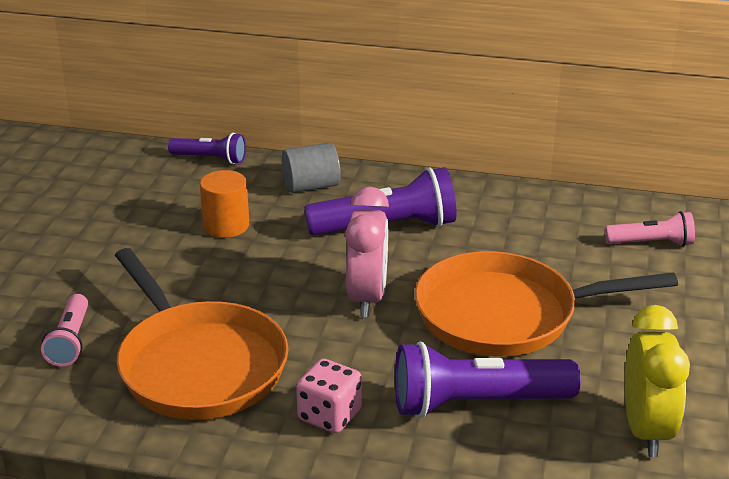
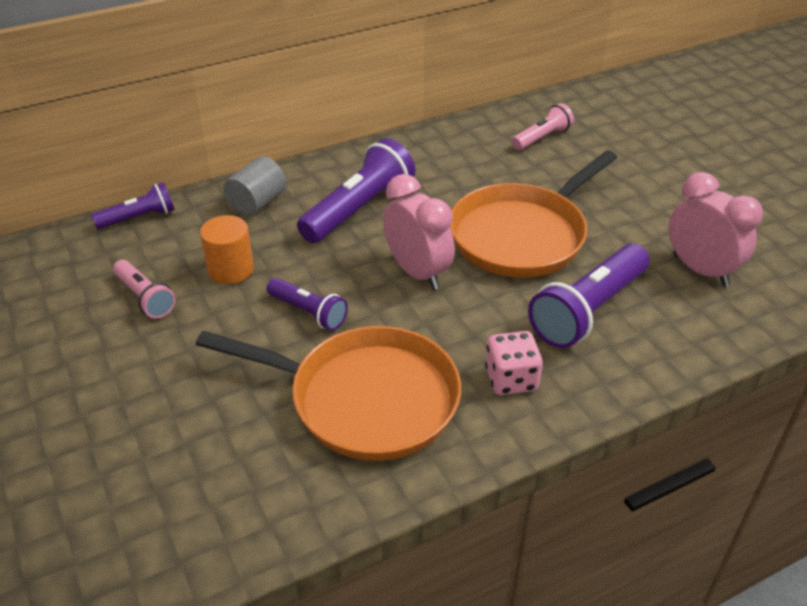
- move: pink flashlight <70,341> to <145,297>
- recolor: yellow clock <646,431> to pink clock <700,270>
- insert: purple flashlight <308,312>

□ □ □ □

| Work instruction |
In your copy of the data above, leave out the pictures and repeat everything else exactly.

| Expected answer |
- move: pink flashlight <70,341> to <145,297>
- recolor: yellow clock <646,431> to pink clock <700,270>
- insert: purple flashlight <308,312>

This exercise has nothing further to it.